_Instructions to follow_:
Set the data down again, exactly as it reads, but without the pictures.

_Information given_:
»»

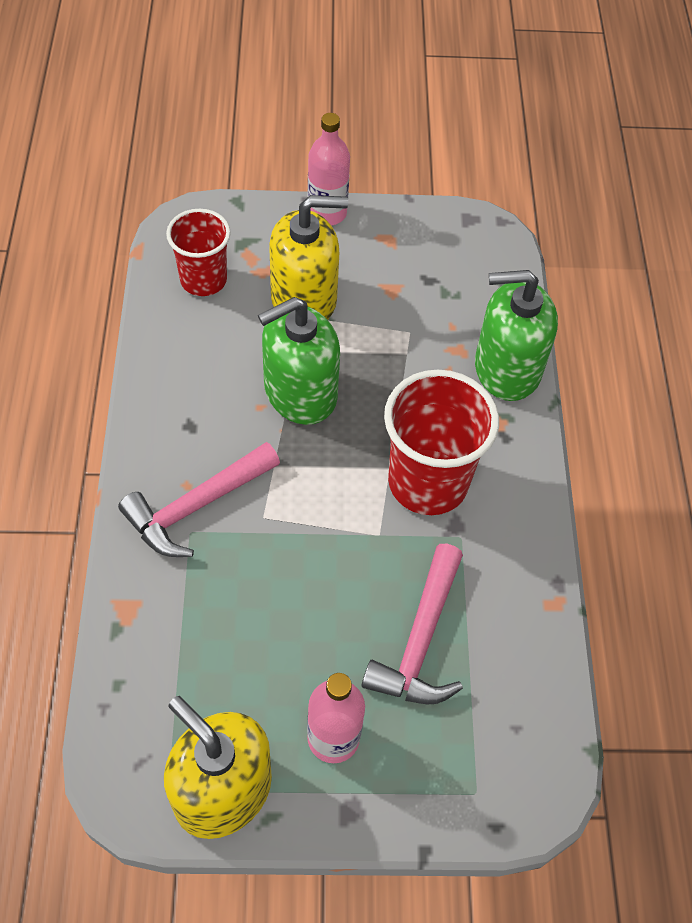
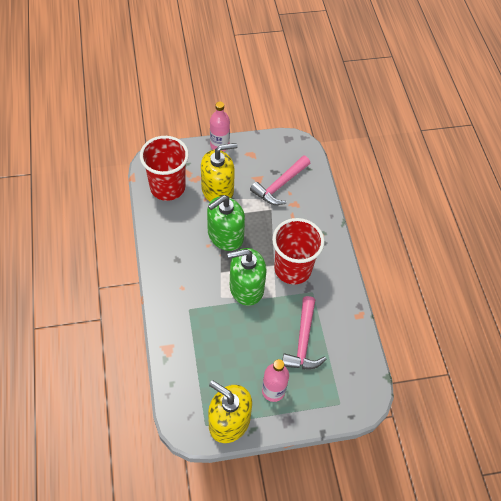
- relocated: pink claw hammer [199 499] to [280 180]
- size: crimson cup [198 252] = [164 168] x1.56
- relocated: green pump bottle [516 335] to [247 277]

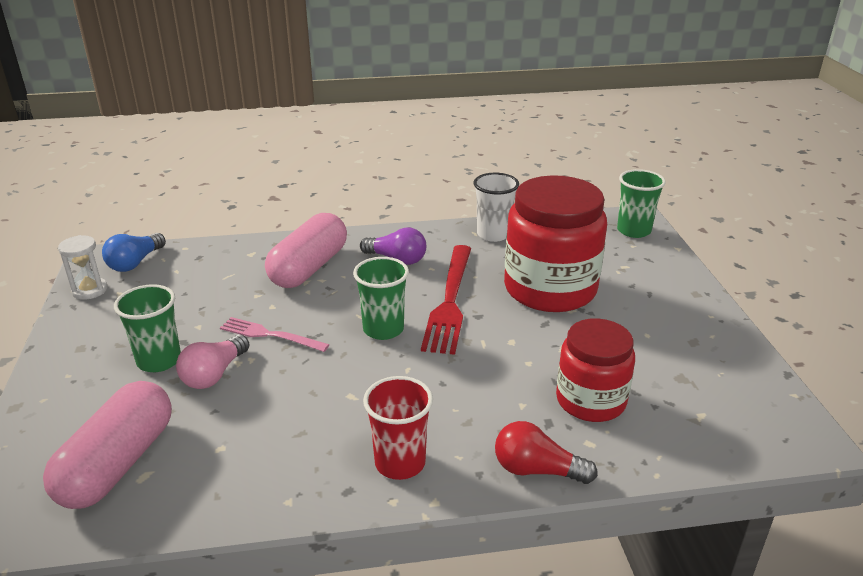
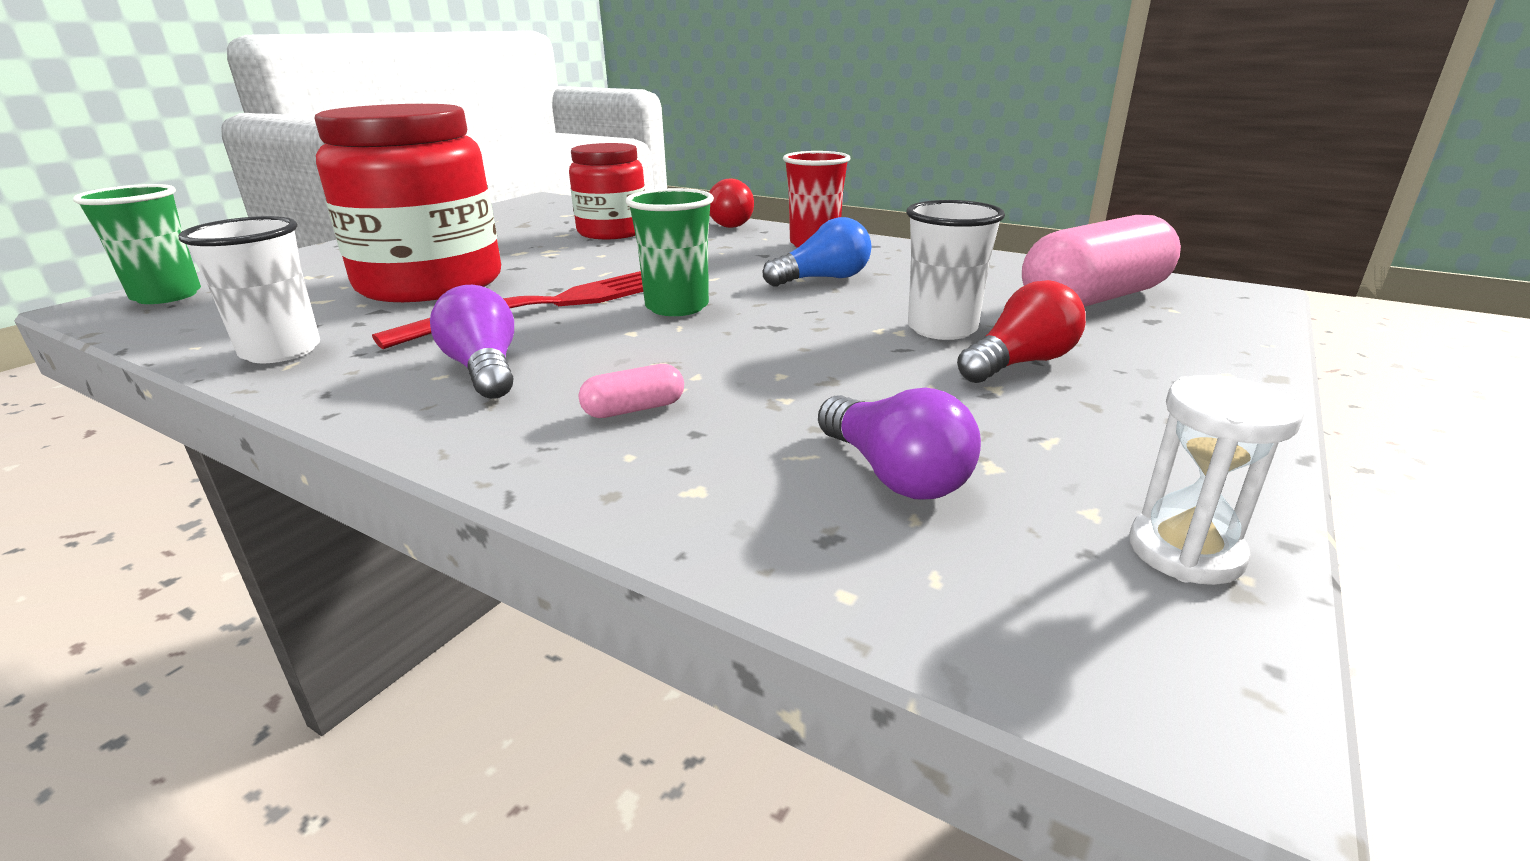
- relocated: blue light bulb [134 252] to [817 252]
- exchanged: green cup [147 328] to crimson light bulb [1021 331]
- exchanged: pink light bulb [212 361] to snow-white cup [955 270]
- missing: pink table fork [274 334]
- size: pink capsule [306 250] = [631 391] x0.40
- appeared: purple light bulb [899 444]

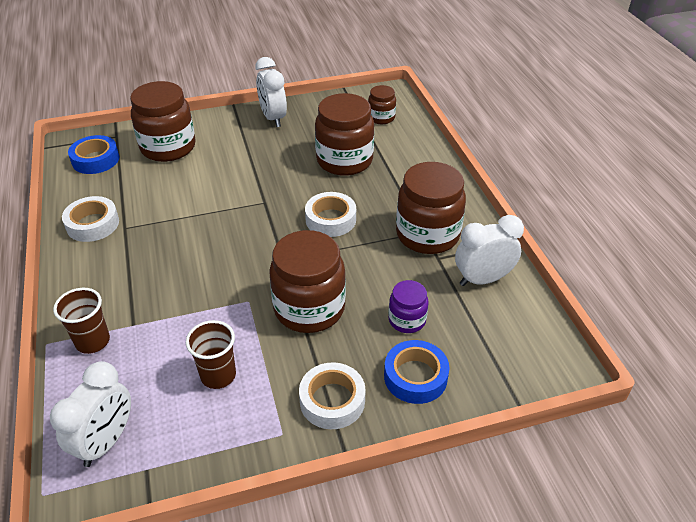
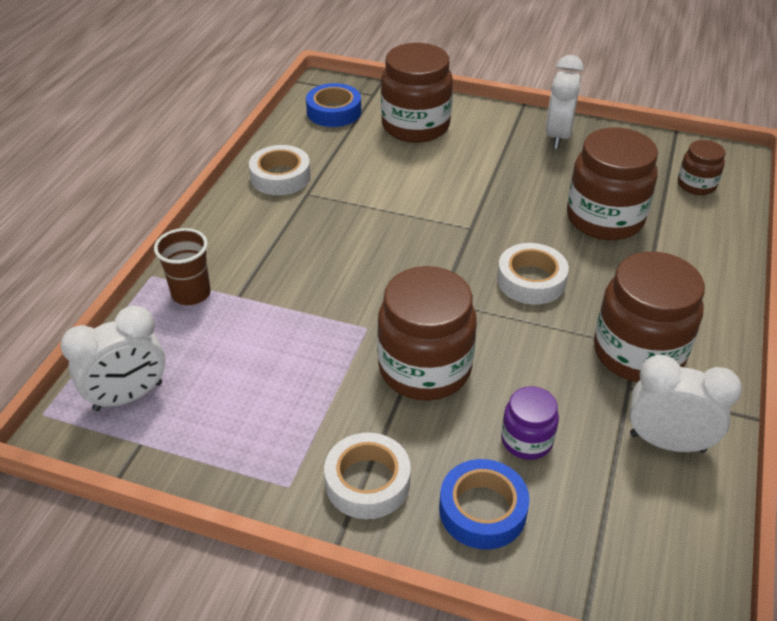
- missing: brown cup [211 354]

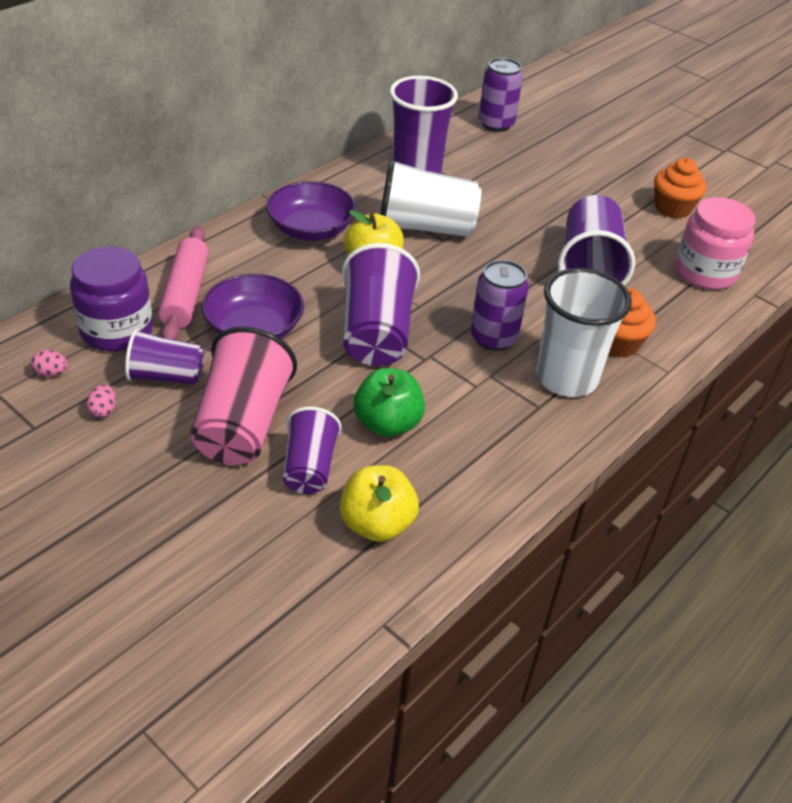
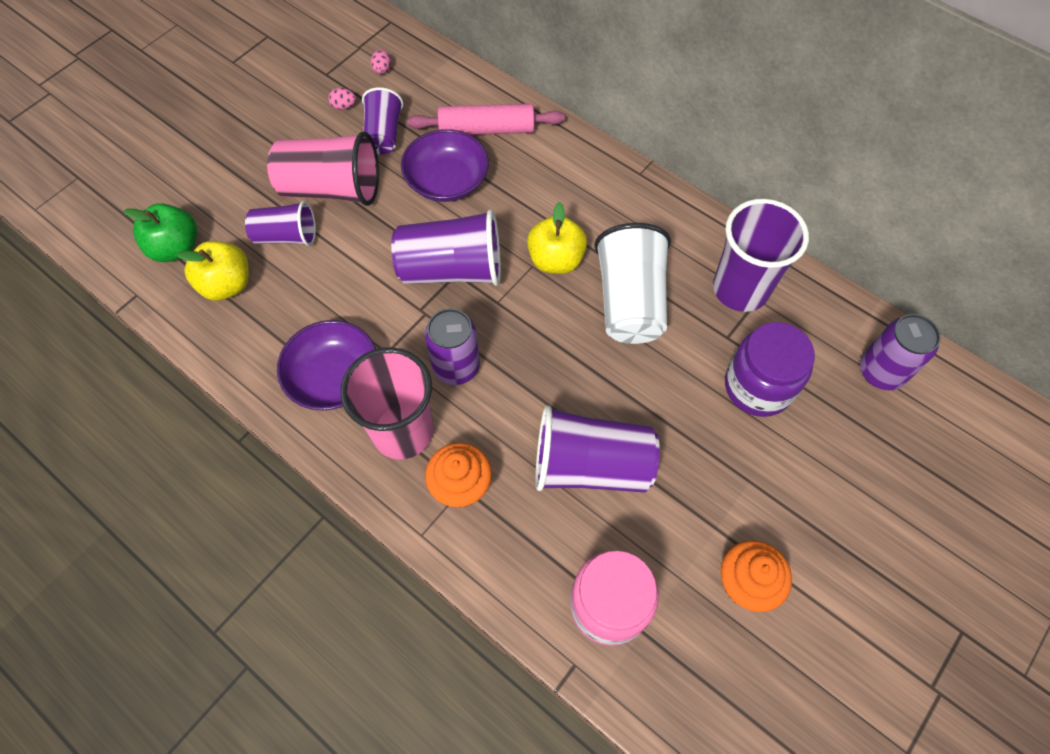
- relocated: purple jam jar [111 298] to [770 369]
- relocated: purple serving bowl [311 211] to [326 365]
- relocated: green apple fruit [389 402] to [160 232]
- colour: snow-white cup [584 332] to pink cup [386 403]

««

_Task response_:
- relocated: pink claw hammer [199 499] to [280 180]
- size: crimson cup [198 252] = [164 168] x1.56
- relocated: green pump bottle [516 335] to [247 277]

- relocated: blue light bulb [134 252] to [817 252]
- exchanged: green cup [147 328] to crimson light bulb [1021 331]
- exchanged: pink light bulb [212 361] to snow-white cup [955 270]
- missing: pink table fork [274 334]
- size: pink capsule [306 250] = [631 391] x0.40
- appeared: purple light bulb [899 444]

- missing: brown cup [211 354]

- relocated: purple jam jar [111 298] to [770 369]
- relocated: purple serving bowl [311 211] to [326 365]
- relocated: green apple fruit [389 402] to [160 232]
- colour: snow-white cup [584 332] to pink cup [386 403]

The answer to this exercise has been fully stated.